• [Exercise instructions]:
Give back exactly the stretch of data below from the line holding "TFT pin SCK: RX -> D4" through the line holding "RFID2 pin SS: A5 -> SCL", both ends included, and leave the remaining lines out.

Segment Start: Exercise input

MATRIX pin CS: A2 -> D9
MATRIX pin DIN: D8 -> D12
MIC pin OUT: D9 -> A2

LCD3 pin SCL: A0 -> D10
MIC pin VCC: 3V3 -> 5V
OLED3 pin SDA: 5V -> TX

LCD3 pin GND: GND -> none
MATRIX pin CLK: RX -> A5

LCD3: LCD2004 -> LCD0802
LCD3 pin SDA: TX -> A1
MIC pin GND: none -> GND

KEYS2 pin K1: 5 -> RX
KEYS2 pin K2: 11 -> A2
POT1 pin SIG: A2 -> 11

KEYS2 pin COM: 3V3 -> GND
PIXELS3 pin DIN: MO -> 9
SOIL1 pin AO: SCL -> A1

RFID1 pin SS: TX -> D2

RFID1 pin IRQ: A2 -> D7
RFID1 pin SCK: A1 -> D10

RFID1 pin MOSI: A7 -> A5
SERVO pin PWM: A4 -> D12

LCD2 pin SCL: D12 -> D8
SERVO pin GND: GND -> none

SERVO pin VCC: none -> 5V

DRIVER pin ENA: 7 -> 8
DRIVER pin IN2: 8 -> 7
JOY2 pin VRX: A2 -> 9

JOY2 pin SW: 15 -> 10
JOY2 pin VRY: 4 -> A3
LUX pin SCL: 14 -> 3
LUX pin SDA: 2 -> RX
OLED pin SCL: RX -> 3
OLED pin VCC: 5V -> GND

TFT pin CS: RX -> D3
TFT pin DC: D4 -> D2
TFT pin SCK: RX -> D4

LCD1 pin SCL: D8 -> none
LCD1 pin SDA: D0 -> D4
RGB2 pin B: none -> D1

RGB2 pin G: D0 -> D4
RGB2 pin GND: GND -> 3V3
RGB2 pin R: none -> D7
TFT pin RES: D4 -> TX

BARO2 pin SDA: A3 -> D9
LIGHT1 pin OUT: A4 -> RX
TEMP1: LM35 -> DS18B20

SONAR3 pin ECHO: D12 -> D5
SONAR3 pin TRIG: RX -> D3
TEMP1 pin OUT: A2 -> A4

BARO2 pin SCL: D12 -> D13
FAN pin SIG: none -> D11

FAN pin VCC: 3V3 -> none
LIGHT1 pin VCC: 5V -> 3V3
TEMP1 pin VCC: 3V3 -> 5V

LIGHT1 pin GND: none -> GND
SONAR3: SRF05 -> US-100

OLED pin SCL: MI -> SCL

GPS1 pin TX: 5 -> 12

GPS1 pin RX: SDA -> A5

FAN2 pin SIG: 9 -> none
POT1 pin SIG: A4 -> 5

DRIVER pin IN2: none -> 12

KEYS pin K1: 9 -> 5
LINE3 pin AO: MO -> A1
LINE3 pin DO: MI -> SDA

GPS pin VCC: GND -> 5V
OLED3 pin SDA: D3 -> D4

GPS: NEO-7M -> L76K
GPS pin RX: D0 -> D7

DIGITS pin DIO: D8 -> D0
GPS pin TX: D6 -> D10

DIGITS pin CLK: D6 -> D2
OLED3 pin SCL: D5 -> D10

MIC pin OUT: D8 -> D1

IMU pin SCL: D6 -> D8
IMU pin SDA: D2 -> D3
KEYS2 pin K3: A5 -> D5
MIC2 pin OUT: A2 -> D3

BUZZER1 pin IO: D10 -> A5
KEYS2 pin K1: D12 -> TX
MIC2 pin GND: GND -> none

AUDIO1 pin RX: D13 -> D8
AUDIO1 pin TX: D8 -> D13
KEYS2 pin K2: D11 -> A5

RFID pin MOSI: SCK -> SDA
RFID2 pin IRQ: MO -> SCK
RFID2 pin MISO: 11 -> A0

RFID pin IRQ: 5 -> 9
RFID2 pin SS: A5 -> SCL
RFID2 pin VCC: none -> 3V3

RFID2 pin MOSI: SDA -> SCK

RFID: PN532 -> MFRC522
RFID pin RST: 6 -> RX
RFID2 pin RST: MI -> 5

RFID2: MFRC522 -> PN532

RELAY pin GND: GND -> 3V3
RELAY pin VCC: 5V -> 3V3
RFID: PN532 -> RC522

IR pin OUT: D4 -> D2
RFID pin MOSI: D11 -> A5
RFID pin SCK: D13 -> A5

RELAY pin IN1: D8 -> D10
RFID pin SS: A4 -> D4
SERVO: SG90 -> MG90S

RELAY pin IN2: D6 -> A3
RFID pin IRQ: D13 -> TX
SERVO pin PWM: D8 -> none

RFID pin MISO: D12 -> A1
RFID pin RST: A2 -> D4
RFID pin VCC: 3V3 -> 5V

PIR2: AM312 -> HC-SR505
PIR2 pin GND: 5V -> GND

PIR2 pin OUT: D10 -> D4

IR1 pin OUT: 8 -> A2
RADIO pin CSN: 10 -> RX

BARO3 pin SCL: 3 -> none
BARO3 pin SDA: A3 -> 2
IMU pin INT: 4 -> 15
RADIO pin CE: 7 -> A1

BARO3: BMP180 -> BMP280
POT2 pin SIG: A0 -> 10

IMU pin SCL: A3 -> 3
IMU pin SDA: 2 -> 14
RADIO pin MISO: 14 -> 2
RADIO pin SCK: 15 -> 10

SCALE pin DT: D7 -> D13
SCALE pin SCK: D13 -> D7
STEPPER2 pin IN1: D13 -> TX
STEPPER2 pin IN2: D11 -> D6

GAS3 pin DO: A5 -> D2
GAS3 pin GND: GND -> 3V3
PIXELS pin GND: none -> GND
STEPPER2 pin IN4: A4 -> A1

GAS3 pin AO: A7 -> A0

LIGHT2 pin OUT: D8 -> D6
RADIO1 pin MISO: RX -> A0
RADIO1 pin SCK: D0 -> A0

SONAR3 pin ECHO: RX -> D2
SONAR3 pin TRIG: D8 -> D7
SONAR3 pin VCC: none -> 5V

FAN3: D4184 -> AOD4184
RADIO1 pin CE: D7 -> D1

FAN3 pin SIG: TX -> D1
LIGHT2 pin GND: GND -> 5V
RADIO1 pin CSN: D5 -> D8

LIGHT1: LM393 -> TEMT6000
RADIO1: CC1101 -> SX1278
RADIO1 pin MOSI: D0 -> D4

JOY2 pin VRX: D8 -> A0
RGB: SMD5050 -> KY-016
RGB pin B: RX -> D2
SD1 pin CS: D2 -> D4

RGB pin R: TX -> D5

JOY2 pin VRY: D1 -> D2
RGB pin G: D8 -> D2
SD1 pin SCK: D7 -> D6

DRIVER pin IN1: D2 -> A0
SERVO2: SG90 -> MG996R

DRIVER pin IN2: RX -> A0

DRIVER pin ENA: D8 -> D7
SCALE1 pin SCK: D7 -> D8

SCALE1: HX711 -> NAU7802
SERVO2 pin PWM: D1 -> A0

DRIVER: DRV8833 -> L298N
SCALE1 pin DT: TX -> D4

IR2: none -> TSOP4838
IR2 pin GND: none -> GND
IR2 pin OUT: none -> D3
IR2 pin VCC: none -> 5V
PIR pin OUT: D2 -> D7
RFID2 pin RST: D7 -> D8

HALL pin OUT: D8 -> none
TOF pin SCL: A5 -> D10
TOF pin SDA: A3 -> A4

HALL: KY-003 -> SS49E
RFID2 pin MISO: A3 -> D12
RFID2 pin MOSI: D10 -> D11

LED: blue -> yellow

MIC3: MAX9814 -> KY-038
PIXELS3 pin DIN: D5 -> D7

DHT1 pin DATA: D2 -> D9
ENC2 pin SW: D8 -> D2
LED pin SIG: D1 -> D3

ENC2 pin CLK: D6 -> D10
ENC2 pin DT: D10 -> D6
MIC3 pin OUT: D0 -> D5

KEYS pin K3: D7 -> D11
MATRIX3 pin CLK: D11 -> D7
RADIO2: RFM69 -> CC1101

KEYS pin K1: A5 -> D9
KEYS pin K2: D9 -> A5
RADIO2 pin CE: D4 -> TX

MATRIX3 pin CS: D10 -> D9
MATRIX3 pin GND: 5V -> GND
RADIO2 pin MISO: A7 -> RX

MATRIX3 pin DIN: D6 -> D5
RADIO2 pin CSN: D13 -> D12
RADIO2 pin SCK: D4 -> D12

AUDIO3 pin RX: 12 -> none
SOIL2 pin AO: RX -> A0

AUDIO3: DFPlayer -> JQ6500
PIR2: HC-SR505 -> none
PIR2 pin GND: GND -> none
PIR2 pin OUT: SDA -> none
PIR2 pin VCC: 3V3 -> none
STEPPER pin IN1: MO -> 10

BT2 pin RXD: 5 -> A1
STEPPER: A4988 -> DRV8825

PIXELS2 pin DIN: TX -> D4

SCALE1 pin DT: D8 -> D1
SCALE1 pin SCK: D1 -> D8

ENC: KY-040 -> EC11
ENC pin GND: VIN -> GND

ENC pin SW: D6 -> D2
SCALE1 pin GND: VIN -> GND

Segment End: Exercise input

• [Solution for this task]:
TFT pin SCK: RX -> D4

LCD1 pin SCL: D8 -> none
LCD1 pin SDA: D0 -> D4
RGB2 pin B: none -> D1

RGB2 pin G: D0 -> D4
RGB2 pin GND: GND -> 3V3
RGB2 pin R: none -> D7
TFT pin RES: D4 -> TX

BARO2 pin SDA: A3 -> D9
LIGHT1 pin OUT: A4 -> RX
TEMP1: LM35 -> DS18B20

SONAR3 pin ECHO: D12 -> D5
SONAR3 pin TRIG: RX -> D3
TEMP1 pin OUT: A2 -> A4

BARO2 pin SCL: D12 -> D13
FAN pin SIG: none -> D11

FAN pin VCC: 3V3 -> none
LIGHT1 pin VCC: 5V -> 3V3
TEMP1 pin VCC: 3V3 -> 5V

LIGHT1 pin GND: none -> GND
SONAR3: SRF05 -> US-100

OLED pin SCL: MI -> SCL

GPS1 pin TX: 5 -> 12

GPS1 pin RX: SDA -> A5

FAN2 pin SIG: 9 -> none
POT1 pin SIG: A4 -> 5

DRIVER pin IN2: none -> 12

KEYS pin K1: 9 -> 5
LINE3 pin AO: MO -> A1
LINE3 pin DO: MI -> SDA

GPS pin VCC: GND -> 5V
OLED3 pin SDA: D3 -> D4

GPS: NEO-7M -> L76K
GPS pin RX: D0 -> D7

DIGITS pin DIO: D8 -> D0
GPS pin TX: D6 -> D10

DIGITS pin CLK: D6 -> D2
OLED3 pin SCL: D5 -> D10

MIC pin OUT: D8 -> D1

IMU pin SCL: D6 -> D8
IMU pin SDA: D2 -> D3
KEYS2 pin K3: A5 -> D5
MIC2 pin OUT: A2 -> D3

BUZZER1 pin IO: D10 -> A5
KEYS2 pin K1: D12 -> TX
MIC2 pin GND: GND -> none

AUDIO1 pin RX: D13 -> D8
AUDIO1 pin TX: D8 -> D13
KEYS2 pin K2: D11 -> A5

RFID pin MOSI: SCK -> SDA
RFID2 pin IRQ: MO -> SCK
RFID2 pin MISO: 11 -> A0

RFID pin IRQ: 5 -> 9
RFID2 pin SS: A5 -> SCL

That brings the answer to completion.